Start of Dataset

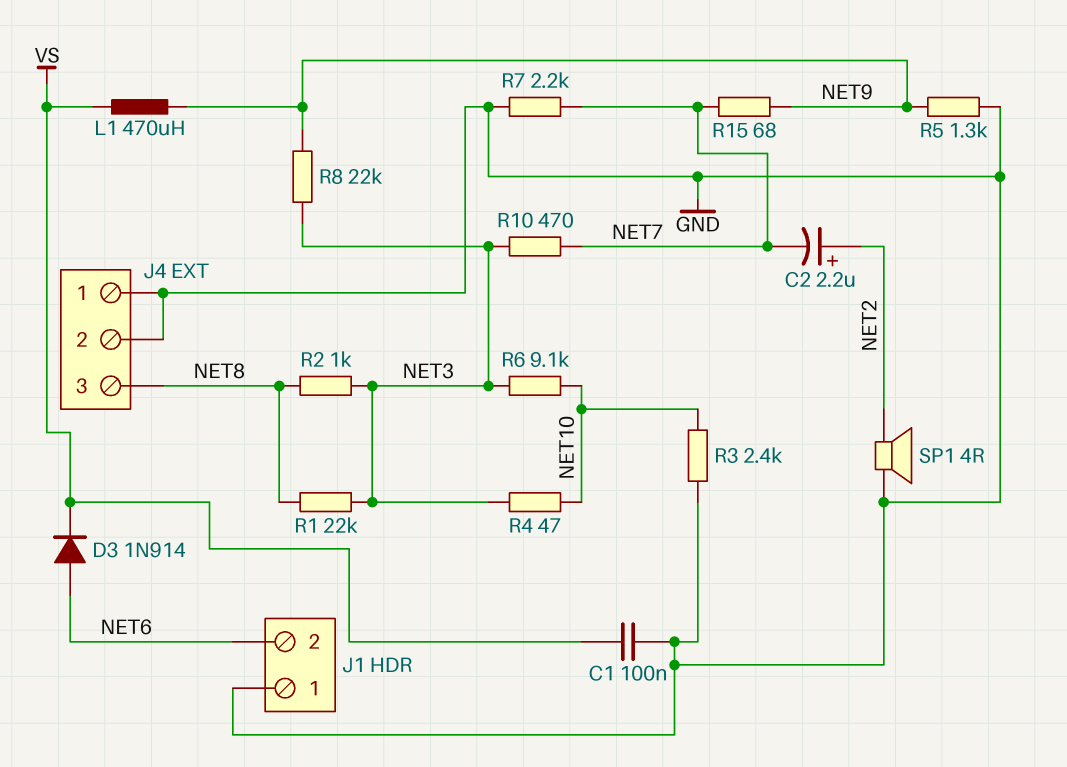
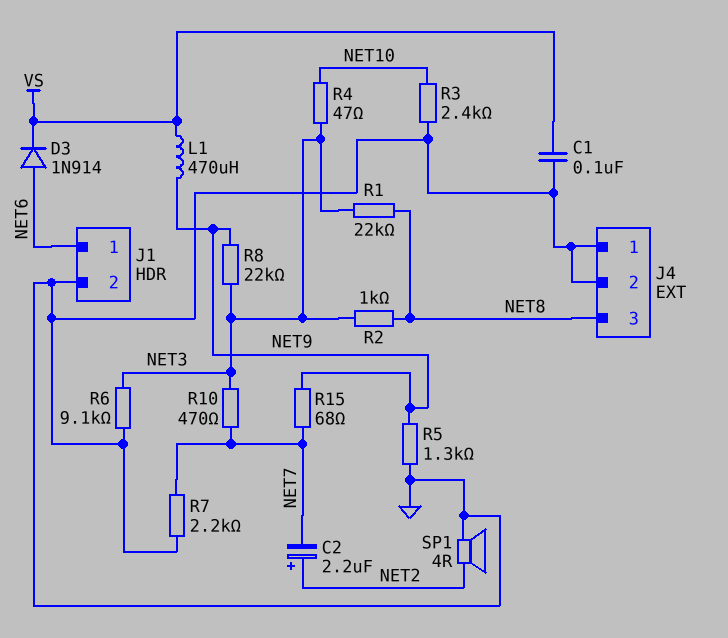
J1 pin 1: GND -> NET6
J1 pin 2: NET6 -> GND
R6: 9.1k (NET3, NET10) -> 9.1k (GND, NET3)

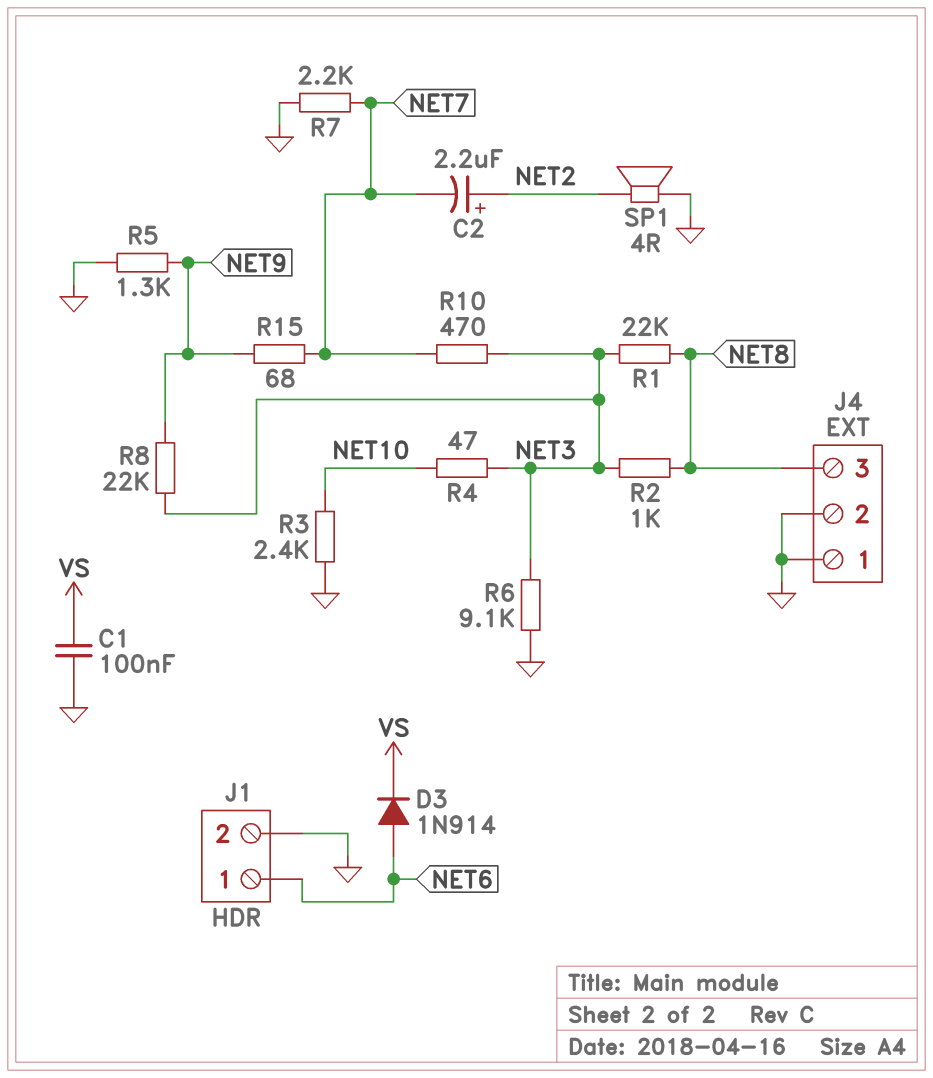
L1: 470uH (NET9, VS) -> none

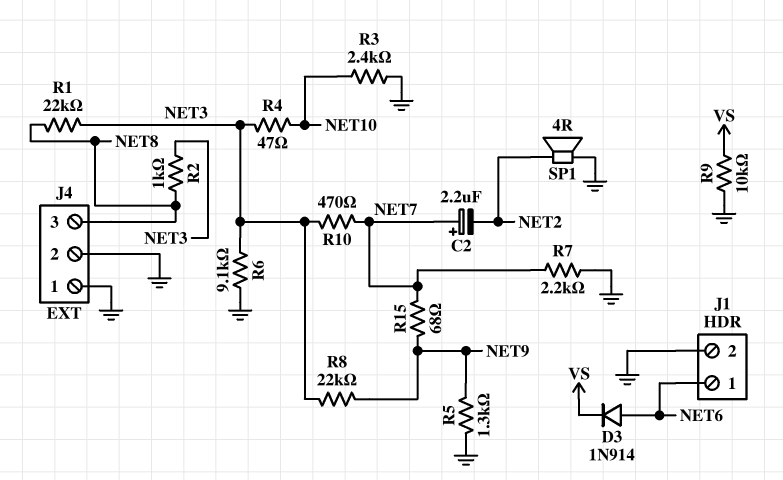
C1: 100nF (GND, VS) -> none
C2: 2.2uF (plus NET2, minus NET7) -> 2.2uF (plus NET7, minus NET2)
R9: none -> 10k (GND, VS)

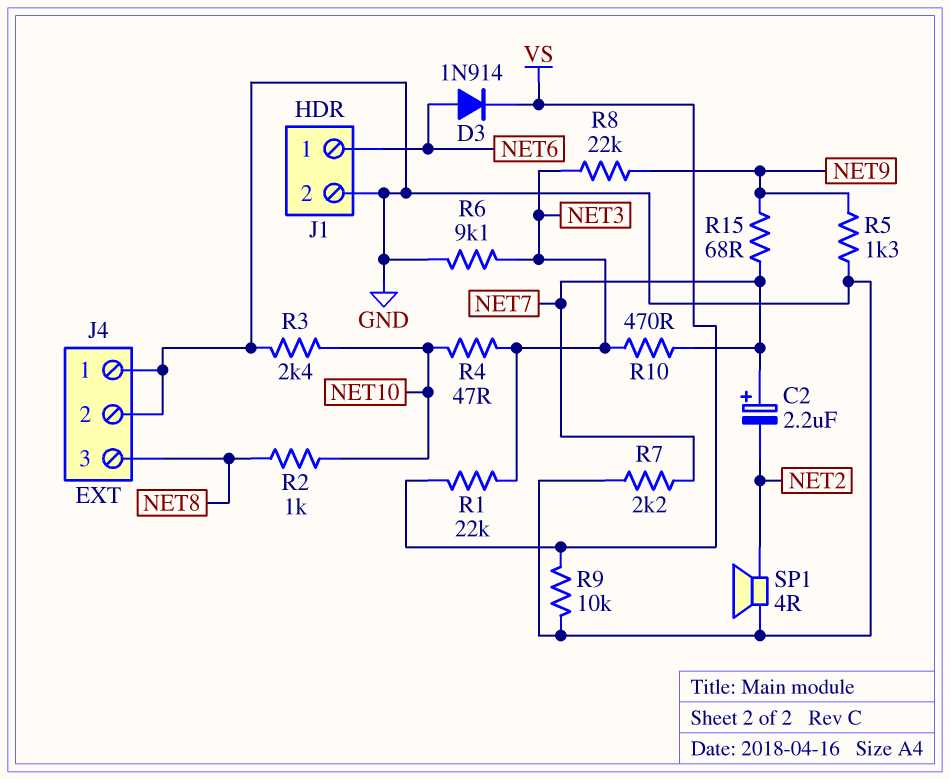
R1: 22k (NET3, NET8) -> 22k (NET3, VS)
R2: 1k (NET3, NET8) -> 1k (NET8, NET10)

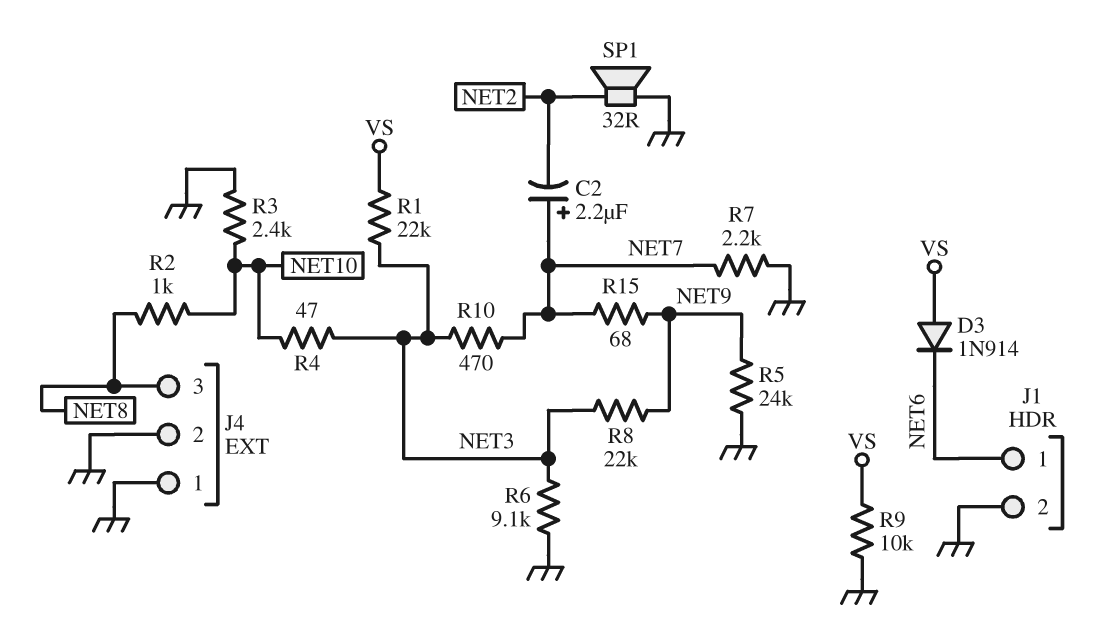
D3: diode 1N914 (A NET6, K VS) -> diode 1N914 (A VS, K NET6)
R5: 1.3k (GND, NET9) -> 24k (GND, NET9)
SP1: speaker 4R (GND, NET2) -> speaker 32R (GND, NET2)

End of Dataset

# [What is being asked]
Reprint all the data above verbatim, excluding pictures.

# [Output below]
J1 pin 1: GND -> NET6
J1 pin 2: NET6 -> GND
R6: 9.1k (NET3, NET10) -> 9.1k (GND, NET3)

L1: 470uH (NET9, VS) -> none

C1: 100nF (GND, VS) -> none
C2: 2.2uF (plus NET2, minus NET7) -> 2.2uF (plus NET7, minus NET2)
R9: none -> 10k (GND, VS)

R1: 22k (NET3, NET8) -> 22k (NET3, VS)
R2: 1k (NET3, NET8) -> 1k (NET8, NET10)

D3: diode 1N914 (A NET6, K VS) -> diode 1N914 (A VS, K NET6)
R5: 1.3k (GND, NET9) -> 24k (GND, NET9)
SP1: speaker 4R (GND, NET2) -> speaker 32R (GND, NET2)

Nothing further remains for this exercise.